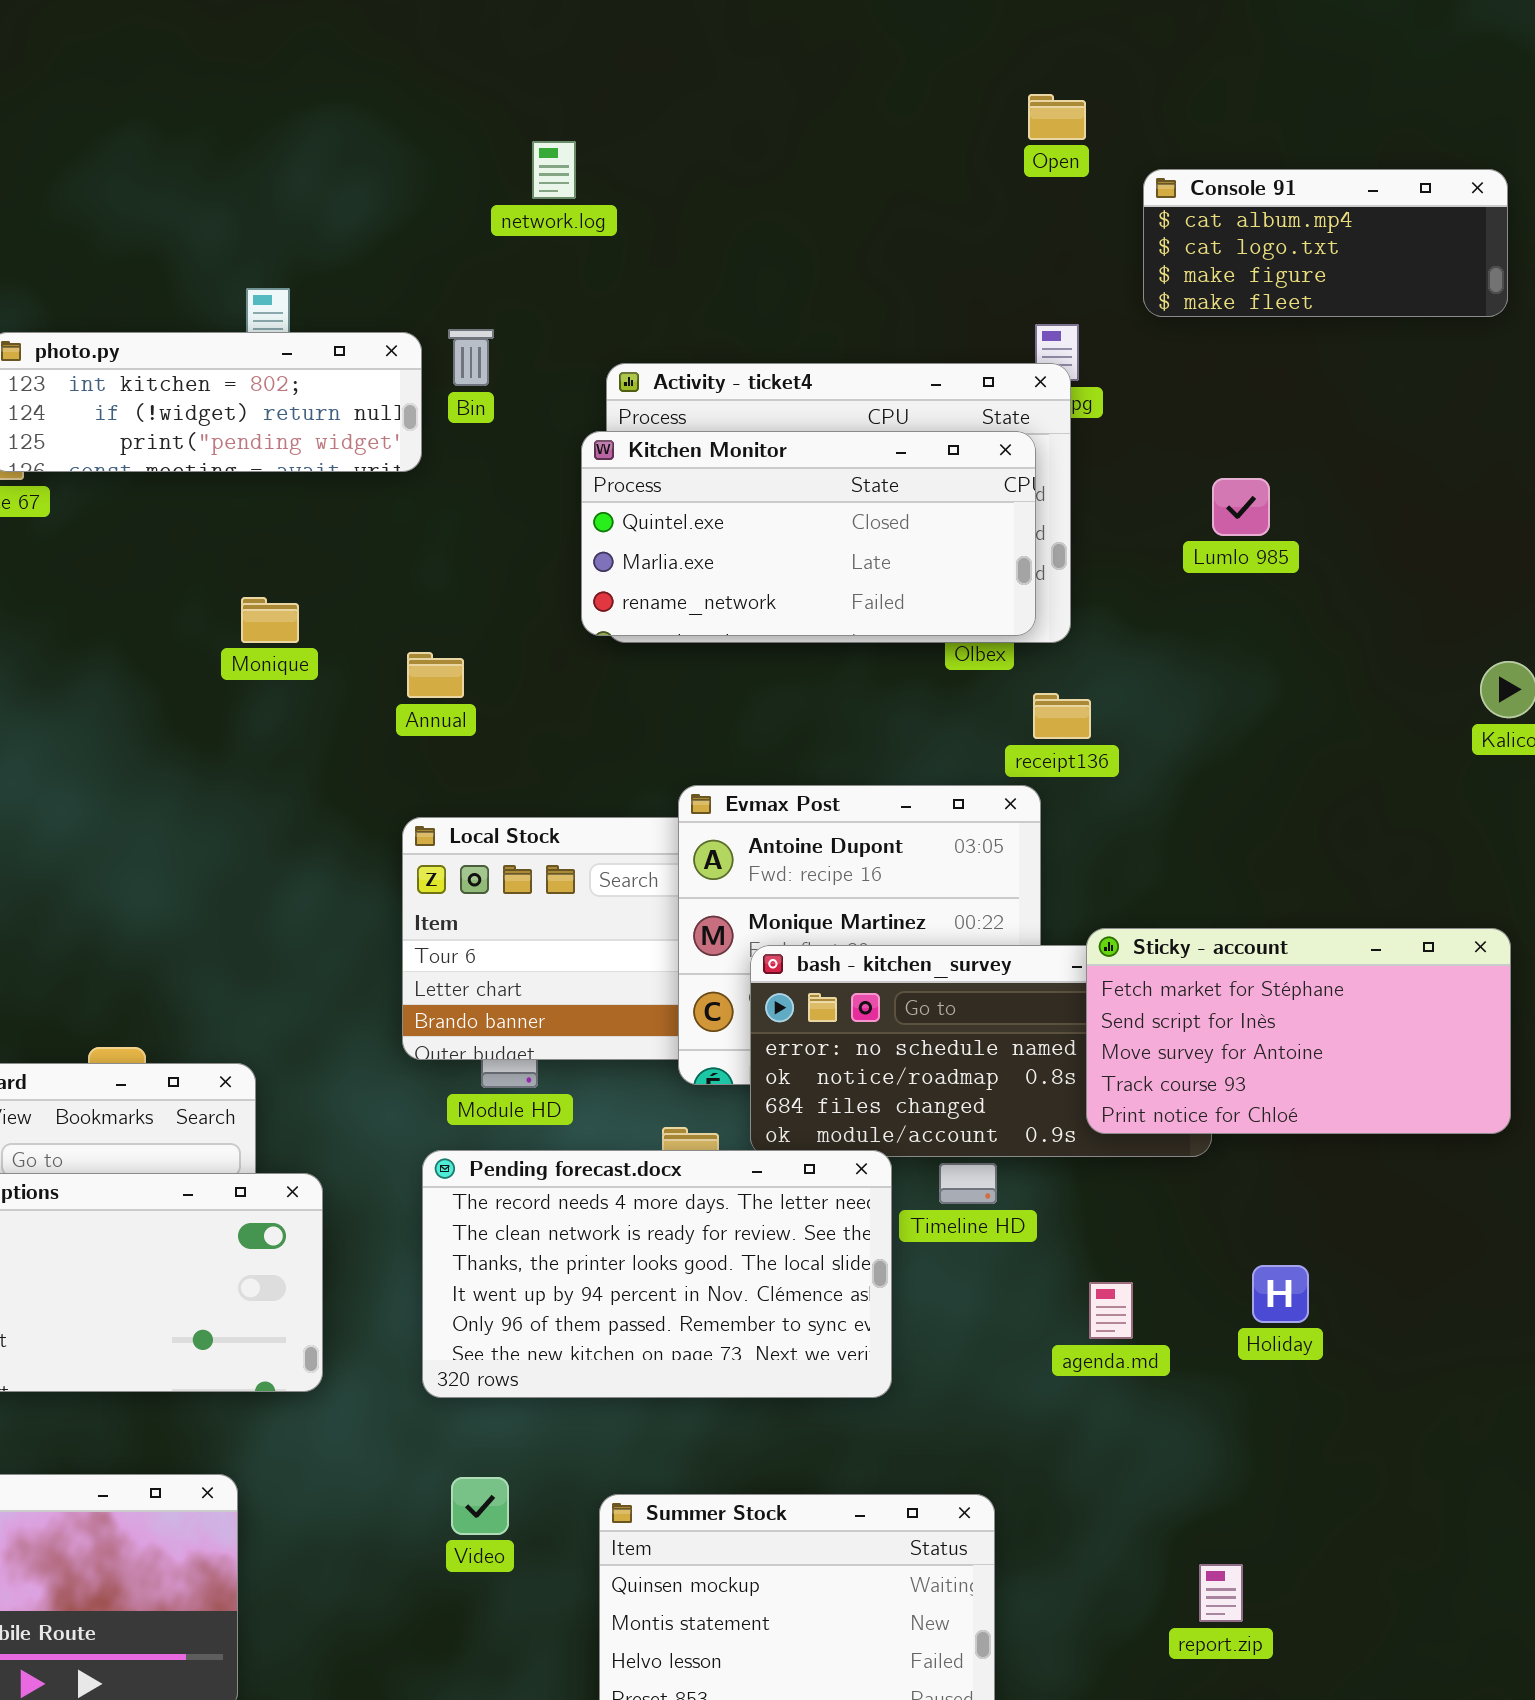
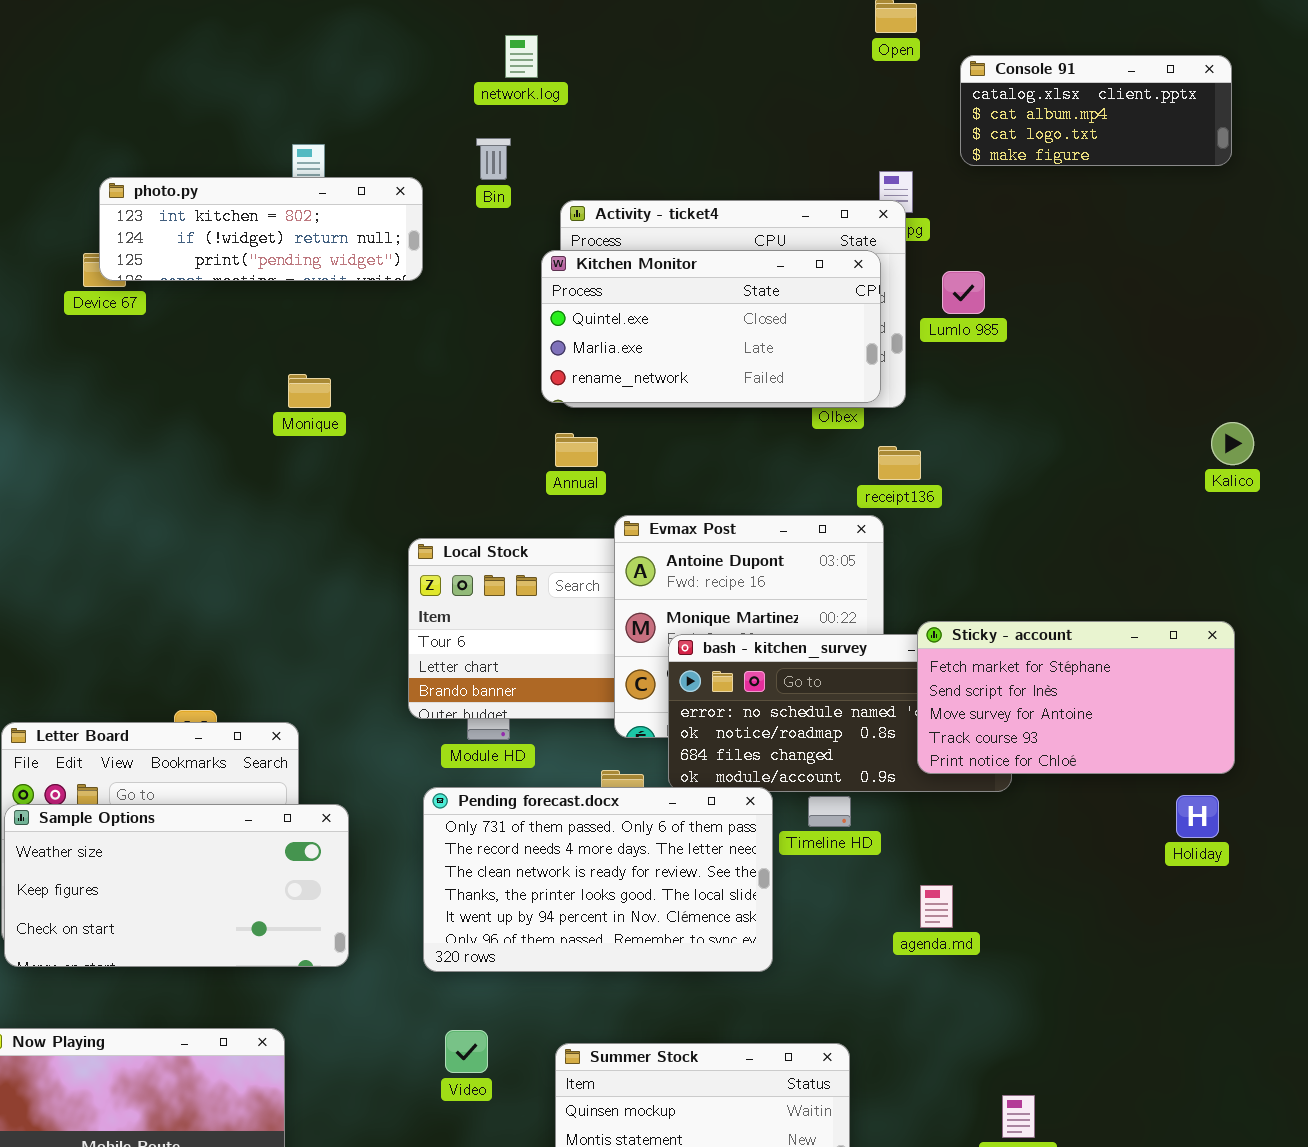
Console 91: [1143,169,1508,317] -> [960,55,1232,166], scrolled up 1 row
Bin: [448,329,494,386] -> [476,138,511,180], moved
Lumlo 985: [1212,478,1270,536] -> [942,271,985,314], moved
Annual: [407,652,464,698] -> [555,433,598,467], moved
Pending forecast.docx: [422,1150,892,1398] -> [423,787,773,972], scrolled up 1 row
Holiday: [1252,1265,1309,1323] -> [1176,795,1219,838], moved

### WORK REQUIRED:
Check each line of the records above for "moved", and copy those that have it.

### ANSWER TO THE EXERCISE:
Bin: [448,329,494,386] -> [476,138,511,180], moved
Lumlo 985: [1212,478,1270,536] -> [942,271,985,314], moved
Annual: [407,652,464,698] -> [555,433,598,467], moved
Holiday: [1252,1265,1309,1323] -> [1176,795,1219,838], moved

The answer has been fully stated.